DATA Start Marker

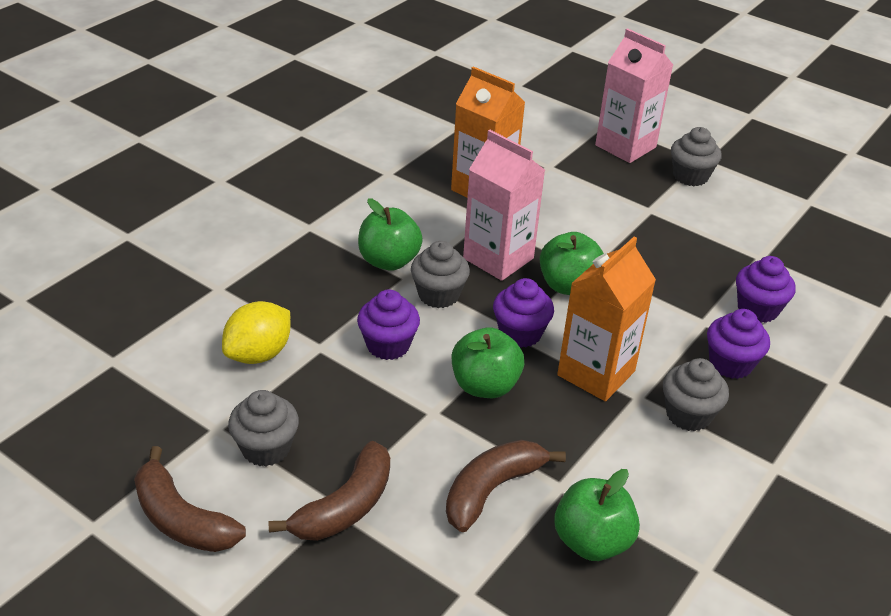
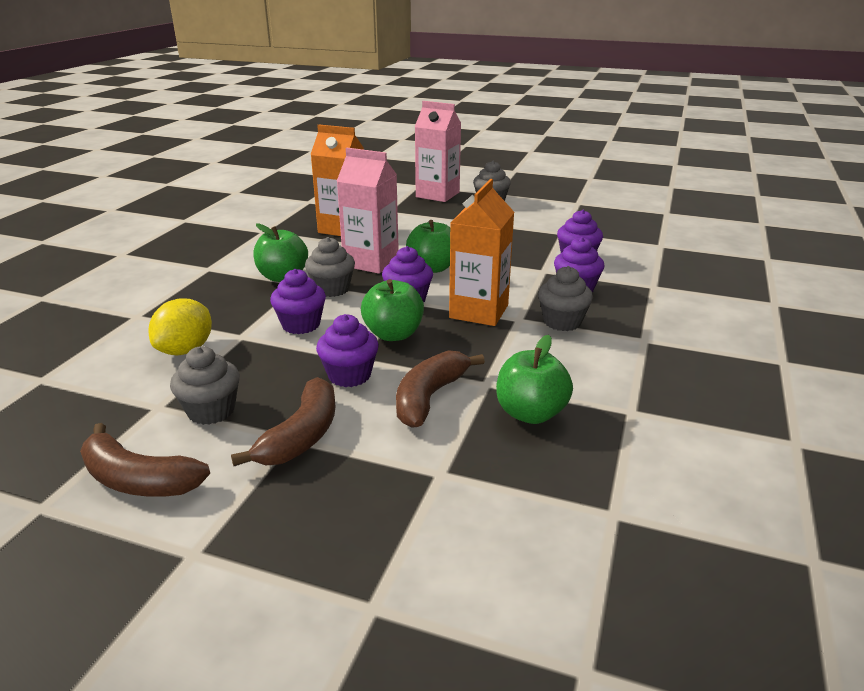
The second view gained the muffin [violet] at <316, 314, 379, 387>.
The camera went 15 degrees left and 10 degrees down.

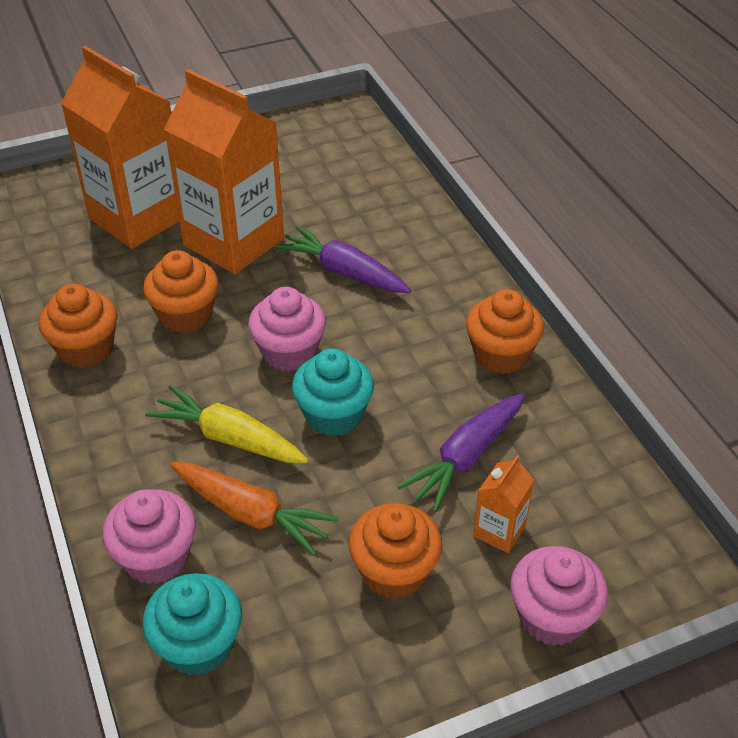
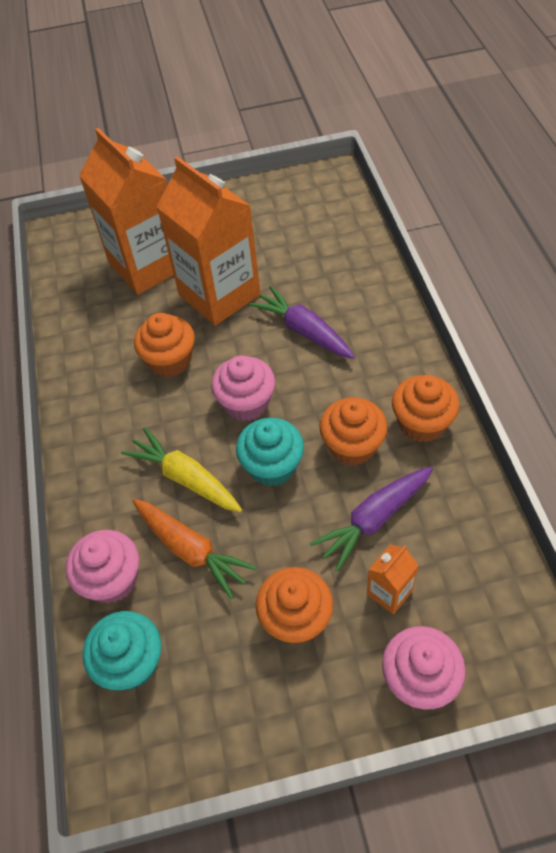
The muffin [orange] ended up elsewhere, having gone from <39, 283, 118, 368> to <319, 397, 387, 466>.
The camera went 15 degrees right and 10 degrees up.

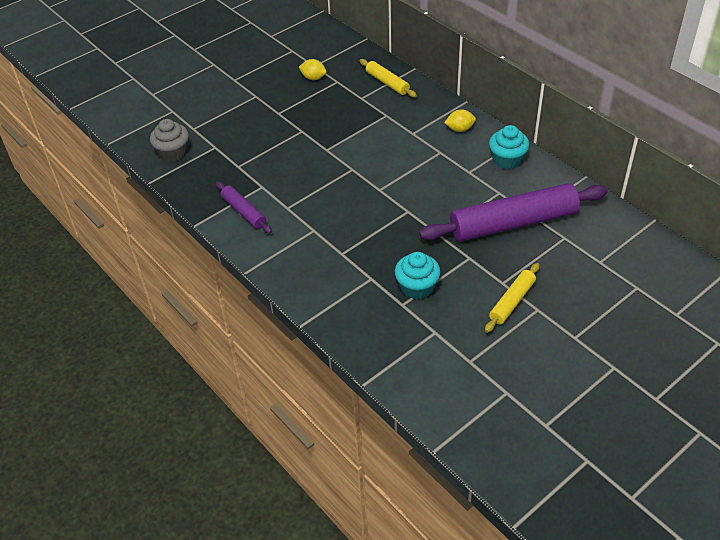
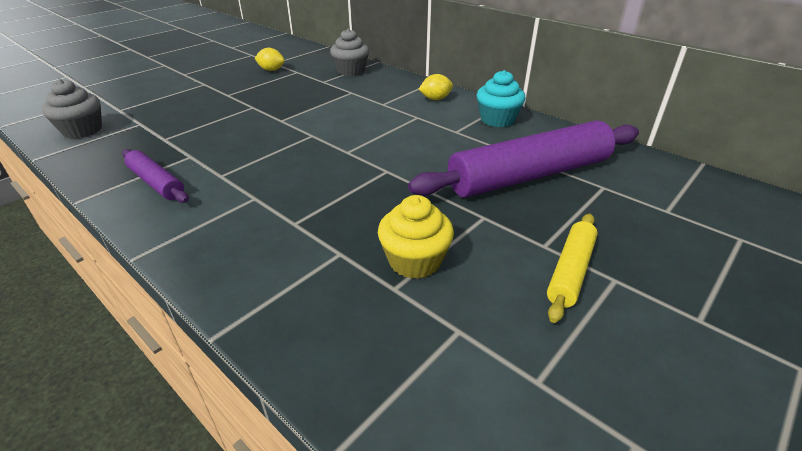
Where the rouleau à pâtisserie [jaune] stood at <360, 59, 417, 97>, the muffin [gris] came to stand at <330, 29, 369, 76>.
What was the muffin [turquoise] at <395, 252, 441, 300> turned into the muffin [jaune] at <378, 195, 454, 279>.
The camera went 10 degrees left and 10 degrees down.

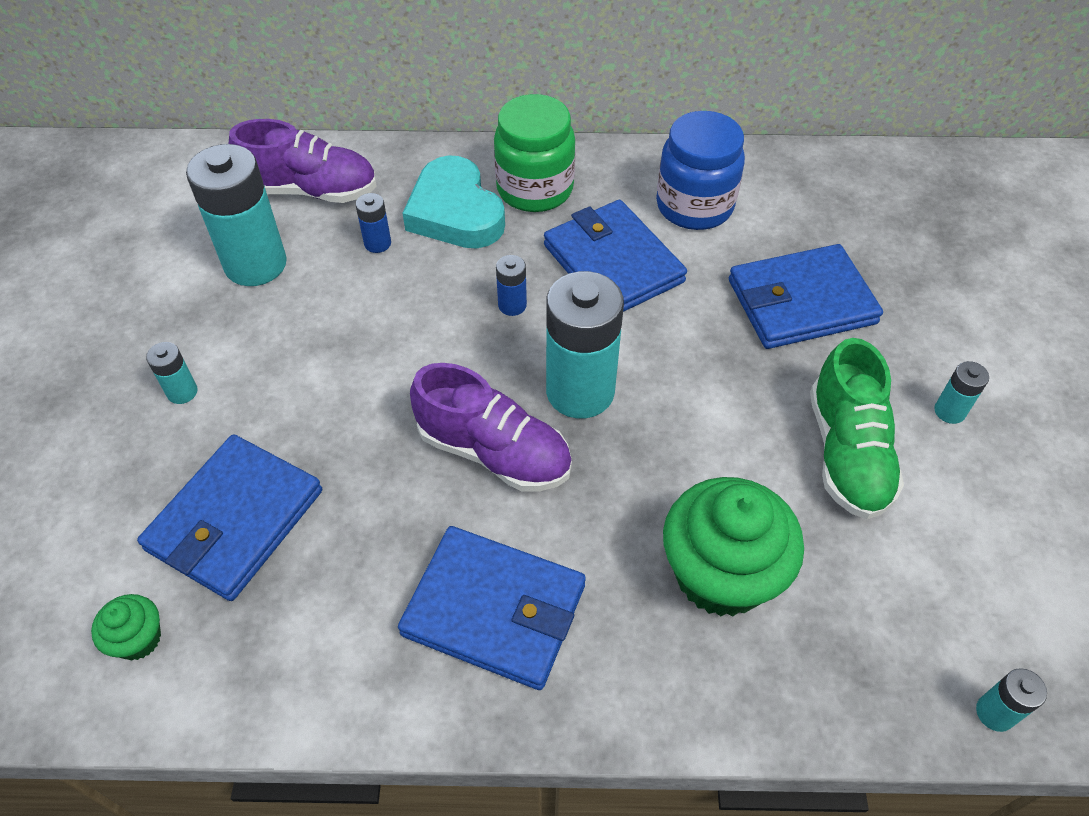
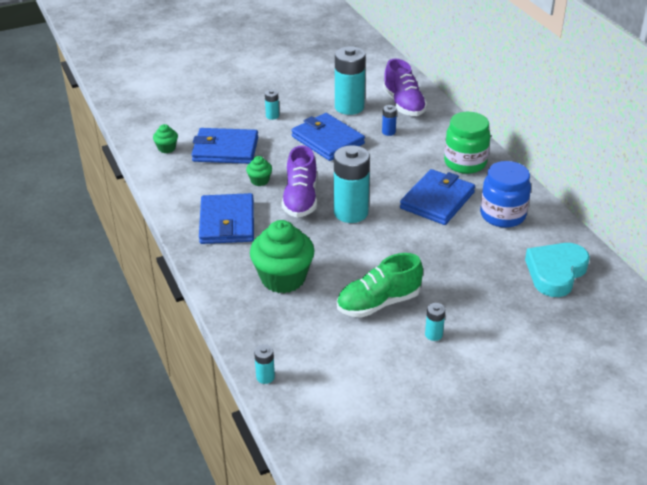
The second view gained the muffin [vert] at <246, 156, 272, 186>.
The portefeuille [bleu] ended up elsewhere, having gone from <729, 244, 883, 349> to <291, 113, 365, 161>.
The cœur [turquoise] ended up elsewhere, having gone from <402, 155, 505, 249> to <525, 243, 590, 297>.
The second view lost the pile [bleu] at <496, 255, 527, 316>.
The camera went 65 degrees right and 15 degrees down.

DATA End Marker

- EXERCISE OBJECTIVE:
Among the lines above, which hold the word "camera"? Report each one.

- REPLY:
The camera went 15 degrees left and 10 degrees down.
The camera went 15 degrees right and 10 degrees up.
The camera went 10 degrees left and 10 degrees down.
The camera went 65 degrees right and 15 degrees down.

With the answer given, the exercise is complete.